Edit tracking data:
----

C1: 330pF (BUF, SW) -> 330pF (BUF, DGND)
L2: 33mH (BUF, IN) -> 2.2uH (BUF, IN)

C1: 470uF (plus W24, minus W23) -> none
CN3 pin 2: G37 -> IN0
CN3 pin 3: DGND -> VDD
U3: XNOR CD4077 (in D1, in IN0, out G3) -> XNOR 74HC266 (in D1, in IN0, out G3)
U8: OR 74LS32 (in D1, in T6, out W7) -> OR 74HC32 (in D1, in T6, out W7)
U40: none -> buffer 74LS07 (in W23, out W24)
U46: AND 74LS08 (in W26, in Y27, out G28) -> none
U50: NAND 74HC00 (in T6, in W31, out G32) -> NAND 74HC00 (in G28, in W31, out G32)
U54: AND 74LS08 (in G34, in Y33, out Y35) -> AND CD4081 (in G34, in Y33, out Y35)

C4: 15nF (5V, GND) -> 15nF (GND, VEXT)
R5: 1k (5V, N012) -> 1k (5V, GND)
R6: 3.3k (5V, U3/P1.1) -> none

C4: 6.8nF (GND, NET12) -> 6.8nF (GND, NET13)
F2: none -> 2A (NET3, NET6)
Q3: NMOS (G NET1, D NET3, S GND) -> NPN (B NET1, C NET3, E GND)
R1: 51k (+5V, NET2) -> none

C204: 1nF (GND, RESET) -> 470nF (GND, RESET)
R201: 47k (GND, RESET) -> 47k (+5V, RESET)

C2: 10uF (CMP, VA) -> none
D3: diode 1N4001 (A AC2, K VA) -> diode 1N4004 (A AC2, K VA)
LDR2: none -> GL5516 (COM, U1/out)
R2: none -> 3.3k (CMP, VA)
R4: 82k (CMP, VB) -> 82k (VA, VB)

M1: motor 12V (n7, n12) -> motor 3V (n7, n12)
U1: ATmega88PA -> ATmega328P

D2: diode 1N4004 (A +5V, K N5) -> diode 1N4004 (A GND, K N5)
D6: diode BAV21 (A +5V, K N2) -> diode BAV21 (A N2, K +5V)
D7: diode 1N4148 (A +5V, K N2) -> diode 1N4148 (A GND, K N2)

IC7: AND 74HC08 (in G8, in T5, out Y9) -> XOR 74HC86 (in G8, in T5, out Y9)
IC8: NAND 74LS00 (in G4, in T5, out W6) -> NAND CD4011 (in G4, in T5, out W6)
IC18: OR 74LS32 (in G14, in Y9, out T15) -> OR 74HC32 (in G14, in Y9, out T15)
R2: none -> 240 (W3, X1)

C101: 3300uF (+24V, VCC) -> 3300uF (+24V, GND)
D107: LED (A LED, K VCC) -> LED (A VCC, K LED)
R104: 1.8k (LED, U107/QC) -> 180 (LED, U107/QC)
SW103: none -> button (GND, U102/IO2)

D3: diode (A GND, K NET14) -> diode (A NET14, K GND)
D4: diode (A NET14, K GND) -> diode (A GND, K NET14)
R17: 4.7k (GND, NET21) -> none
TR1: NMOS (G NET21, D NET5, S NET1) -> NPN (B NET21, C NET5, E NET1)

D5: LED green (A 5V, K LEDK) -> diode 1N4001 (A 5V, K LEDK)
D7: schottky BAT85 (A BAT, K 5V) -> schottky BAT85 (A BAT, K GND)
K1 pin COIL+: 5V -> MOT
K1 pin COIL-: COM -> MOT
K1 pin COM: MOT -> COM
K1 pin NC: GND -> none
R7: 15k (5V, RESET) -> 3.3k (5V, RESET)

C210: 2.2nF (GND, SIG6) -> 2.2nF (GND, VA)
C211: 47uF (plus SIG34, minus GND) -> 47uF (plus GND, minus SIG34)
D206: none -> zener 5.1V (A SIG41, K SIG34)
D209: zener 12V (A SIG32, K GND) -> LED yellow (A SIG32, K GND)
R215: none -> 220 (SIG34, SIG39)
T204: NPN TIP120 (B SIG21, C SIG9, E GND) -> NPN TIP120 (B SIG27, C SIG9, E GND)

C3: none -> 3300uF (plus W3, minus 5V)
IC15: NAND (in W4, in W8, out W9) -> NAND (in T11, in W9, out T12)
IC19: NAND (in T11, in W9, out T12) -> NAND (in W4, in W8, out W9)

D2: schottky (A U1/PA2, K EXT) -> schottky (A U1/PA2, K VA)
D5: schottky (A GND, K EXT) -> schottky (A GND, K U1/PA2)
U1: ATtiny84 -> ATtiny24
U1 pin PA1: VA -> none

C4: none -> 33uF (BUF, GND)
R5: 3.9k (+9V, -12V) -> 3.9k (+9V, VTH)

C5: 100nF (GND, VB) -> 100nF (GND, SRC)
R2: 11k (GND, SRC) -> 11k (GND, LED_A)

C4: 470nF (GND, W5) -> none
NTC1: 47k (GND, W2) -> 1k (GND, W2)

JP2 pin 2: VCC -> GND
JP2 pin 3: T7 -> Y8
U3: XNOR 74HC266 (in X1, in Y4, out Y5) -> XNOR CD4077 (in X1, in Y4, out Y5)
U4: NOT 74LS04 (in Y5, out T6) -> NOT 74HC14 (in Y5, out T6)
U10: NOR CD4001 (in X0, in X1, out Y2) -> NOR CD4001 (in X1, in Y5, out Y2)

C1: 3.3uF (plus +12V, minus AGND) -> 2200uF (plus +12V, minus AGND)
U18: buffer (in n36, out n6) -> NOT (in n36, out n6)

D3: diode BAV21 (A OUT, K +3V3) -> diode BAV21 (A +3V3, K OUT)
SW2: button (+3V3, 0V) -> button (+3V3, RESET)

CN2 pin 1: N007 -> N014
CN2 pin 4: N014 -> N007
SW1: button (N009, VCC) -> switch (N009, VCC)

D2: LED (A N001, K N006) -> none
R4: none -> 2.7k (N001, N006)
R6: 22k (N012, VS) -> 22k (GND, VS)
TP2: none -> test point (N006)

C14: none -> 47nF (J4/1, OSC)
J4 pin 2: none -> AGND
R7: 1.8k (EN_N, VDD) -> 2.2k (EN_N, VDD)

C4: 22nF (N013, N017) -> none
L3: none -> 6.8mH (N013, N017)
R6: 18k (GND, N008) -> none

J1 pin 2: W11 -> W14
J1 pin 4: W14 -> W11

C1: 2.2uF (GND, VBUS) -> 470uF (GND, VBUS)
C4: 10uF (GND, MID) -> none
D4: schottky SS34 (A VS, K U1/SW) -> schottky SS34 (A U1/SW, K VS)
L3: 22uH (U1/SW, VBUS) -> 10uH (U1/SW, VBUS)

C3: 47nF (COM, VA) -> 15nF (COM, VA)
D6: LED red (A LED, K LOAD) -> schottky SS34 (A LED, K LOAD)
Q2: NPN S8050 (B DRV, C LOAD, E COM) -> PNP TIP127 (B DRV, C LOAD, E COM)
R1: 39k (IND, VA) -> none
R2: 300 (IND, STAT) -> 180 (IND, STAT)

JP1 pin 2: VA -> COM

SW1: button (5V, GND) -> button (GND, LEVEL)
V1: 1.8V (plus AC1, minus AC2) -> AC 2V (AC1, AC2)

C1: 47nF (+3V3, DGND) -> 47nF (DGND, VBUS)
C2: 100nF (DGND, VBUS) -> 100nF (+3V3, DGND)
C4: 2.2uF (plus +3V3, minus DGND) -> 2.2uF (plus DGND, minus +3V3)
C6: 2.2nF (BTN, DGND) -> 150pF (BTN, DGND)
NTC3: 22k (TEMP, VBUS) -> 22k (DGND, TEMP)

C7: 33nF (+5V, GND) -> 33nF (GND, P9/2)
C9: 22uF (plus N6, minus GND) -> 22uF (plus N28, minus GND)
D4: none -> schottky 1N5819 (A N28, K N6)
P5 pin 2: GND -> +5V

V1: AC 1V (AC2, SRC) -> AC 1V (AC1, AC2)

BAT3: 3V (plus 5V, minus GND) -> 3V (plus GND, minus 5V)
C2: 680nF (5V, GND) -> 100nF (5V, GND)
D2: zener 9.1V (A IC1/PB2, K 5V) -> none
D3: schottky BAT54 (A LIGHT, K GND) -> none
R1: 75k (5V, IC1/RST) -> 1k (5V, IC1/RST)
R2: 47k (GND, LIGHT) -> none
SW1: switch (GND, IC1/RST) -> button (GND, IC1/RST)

----

● Prompt
Set down, exactly as they appear, the line holding "C6: 2.2nF (BTN, DGND) -> 150pF (BTN, DGND)" and every line after it until the records end.

● Solution for this task
C6: 2.2nF (BTN, DGND) -> 150pF (BTN, DGND)
NTC3: 22k (TEMP, VBUS) -> 22k (DGND, TEMP)

C7: 33nF (+5V, GND) -> 33nF (GND, P9/2)
C9: 22uF (plus N6, minus GND) -> 22uF (plus N28, minus GND)
D4: none -> schottky 1N5819 (A N28, K N6)
P5 pin 2: GND -> +5V

V1: AC 1V (AC2, SRC) -> AC 1V (AC1, AC2)

BAT3: 3V (plus 5V, minus GND) -> 3V (plus GND, minus 5V)
C2: 680nF (5V, GND) -> 100nF (5V, GND)
D2: zener 9.1V (A IC1/PB2, K 5V) -> none
D3: schottky BAT54 (A LIGHT, K GND) -> none
R1: 75k (5V, IC1/RST) -> 1k (5V, IC1/RST)
R2: 47k (GND, LIGHT) -> none
SW1: switch (GND, IC1/RST) -> button (GND, IC1/RST)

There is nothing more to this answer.